[Records from a data source]

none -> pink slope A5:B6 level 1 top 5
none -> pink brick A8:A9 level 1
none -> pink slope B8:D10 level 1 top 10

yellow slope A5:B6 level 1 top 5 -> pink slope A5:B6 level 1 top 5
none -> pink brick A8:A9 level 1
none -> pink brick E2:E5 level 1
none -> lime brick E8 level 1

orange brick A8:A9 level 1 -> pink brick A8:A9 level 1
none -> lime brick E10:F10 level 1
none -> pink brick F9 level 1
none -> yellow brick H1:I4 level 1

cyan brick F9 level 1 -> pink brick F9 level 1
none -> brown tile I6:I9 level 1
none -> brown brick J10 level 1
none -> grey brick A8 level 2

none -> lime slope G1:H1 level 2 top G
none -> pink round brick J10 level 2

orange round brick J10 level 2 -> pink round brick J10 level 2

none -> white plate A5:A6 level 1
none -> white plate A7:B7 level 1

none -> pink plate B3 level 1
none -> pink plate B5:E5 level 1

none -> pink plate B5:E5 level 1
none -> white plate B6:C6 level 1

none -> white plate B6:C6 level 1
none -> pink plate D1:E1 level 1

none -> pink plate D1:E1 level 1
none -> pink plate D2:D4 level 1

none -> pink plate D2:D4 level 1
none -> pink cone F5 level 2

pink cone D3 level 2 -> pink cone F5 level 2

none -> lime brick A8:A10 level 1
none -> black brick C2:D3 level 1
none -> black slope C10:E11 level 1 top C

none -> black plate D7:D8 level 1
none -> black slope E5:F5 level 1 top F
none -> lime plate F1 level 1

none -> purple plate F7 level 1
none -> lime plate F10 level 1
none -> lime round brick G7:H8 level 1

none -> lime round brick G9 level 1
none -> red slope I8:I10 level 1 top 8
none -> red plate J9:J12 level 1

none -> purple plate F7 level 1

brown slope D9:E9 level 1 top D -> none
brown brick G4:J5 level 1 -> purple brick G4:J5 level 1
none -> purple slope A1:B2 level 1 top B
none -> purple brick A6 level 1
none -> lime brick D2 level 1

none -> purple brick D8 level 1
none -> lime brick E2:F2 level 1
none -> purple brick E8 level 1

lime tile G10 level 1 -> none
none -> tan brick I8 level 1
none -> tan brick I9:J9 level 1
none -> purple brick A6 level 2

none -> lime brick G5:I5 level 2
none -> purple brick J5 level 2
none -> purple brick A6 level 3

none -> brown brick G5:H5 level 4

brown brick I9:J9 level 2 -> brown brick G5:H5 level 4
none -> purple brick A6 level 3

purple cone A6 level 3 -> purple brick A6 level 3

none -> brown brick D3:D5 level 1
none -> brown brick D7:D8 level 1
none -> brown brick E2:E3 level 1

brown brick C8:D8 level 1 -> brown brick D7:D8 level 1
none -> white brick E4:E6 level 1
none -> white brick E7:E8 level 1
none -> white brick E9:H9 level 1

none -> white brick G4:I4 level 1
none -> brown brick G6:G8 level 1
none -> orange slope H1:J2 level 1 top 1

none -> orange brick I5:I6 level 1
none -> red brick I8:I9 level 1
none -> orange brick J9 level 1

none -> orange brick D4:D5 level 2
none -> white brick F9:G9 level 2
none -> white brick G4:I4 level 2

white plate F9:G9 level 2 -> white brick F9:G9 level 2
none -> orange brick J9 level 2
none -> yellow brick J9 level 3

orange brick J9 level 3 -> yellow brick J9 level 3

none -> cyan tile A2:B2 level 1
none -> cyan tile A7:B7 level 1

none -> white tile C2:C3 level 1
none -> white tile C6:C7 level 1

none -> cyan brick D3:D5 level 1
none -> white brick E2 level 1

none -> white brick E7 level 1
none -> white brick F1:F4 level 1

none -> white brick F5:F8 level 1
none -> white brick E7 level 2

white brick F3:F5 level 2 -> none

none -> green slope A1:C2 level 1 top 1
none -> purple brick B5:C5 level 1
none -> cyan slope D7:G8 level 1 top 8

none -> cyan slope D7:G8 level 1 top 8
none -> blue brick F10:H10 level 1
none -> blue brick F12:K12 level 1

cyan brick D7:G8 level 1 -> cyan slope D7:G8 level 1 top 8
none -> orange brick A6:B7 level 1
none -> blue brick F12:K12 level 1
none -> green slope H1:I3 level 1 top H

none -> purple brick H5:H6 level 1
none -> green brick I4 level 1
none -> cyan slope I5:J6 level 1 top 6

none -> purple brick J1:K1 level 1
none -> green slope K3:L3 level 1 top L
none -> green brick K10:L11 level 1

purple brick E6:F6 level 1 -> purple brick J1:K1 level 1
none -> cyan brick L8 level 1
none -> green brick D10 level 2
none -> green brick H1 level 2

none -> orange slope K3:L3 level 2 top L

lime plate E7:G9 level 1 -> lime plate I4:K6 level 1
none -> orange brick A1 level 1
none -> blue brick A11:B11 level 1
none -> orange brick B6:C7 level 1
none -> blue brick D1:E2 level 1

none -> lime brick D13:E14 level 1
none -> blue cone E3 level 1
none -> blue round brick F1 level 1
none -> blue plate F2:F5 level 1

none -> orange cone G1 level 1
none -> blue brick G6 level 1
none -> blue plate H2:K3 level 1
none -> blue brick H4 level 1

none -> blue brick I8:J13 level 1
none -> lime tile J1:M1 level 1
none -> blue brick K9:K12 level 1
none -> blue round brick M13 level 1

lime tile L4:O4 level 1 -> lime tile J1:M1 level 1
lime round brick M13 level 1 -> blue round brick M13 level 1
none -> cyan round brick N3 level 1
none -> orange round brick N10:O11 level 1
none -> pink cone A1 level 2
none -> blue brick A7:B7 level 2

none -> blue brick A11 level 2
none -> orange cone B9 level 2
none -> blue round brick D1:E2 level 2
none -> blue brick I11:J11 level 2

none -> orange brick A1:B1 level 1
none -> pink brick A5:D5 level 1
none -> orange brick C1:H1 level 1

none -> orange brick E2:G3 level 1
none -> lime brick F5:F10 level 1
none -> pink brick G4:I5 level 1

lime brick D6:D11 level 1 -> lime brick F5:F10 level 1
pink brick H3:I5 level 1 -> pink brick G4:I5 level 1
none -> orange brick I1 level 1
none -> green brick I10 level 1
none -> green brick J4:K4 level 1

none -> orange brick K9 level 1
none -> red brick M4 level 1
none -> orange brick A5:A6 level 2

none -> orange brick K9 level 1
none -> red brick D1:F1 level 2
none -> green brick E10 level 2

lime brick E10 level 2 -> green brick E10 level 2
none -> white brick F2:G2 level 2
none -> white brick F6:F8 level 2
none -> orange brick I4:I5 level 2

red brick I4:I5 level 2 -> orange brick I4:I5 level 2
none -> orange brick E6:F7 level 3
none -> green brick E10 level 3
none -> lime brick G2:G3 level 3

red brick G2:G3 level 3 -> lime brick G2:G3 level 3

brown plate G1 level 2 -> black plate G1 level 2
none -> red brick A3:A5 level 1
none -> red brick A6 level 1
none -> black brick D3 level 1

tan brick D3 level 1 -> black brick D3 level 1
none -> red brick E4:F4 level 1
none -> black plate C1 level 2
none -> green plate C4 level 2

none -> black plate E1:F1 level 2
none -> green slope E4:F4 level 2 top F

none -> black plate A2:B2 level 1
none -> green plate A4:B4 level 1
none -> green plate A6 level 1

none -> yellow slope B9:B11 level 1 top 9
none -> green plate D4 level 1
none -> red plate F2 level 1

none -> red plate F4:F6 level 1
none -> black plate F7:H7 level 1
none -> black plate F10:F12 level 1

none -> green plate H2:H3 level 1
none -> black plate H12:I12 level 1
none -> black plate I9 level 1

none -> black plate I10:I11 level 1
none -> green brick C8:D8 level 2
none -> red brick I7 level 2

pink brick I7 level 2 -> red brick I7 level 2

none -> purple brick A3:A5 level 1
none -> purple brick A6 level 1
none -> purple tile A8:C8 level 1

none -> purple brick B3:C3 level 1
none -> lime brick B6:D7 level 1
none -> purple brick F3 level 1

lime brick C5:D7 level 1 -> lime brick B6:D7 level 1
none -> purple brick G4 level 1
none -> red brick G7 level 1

* AIM OF THE EXERCISE
List, from the entries above, every line in which the word "round" shows up.

* RESPONSE TO THIS TASK
none -> pink round brick J10 level 2
orange round brick J10 level 2 -> pink round brick J10 level 2
none -> lime round brick G7:H8 level 1
none -> lime round brick G9 level 1
none -> blue round brick F1 level 1
none -> blue round brick M13 level 1
lime round brick M13 level 1 -> blue round brick M13 level 1
none -> cyan round brick N3 level 1
none -> orange round brick N10:O11 level 1
none -> blue round brick D1:E2 level 2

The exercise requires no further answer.